─── The input ───

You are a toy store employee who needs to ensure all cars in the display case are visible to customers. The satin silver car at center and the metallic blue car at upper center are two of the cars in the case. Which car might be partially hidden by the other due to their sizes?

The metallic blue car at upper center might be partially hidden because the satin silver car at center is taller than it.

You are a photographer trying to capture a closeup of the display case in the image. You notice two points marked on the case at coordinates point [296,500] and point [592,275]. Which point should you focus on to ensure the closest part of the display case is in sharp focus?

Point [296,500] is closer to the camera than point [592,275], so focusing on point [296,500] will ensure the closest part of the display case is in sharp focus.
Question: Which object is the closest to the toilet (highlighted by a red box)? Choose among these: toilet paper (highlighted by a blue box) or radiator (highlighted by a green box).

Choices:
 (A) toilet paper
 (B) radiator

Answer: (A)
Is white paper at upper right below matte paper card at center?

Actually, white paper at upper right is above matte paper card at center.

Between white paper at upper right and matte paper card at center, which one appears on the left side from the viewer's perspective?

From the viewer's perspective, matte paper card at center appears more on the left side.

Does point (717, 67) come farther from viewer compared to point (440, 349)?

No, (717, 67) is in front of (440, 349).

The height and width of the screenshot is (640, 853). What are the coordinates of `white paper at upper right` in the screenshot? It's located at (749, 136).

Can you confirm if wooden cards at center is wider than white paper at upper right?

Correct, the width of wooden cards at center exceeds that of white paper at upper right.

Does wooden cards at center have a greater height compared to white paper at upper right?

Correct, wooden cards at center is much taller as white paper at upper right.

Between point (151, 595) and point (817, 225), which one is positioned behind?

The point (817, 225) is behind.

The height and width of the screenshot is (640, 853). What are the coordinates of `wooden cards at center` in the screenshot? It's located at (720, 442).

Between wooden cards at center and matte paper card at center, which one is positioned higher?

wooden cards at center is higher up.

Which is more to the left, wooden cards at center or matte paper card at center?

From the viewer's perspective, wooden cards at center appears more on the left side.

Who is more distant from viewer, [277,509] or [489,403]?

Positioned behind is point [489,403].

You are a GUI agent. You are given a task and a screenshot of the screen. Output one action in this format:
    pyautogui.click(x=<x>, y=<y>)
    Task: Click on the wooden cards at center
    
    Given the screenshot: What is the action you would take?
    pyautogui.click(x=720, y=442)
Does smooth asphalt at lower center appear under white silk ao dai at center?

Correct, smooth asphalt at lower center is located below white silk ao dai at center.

───

▶ Problem statement:
Can you edit the records, beginning at the line that has "The point (817, 225) is behind." and stopping after the line that has "Between wooden cards", so that "wooden cards" becomes "stacked cards" throughout and nothing else changes?

▶ Answer to this task:
The point (817, 225) is behind.

The height and width of the screenshot is (640, 853). What are the coordinates of `stacked cards at center` in the screenshot? It's located at (720, 442).

Between stacked cards at center and matte paper card at center, which one is positioned higher?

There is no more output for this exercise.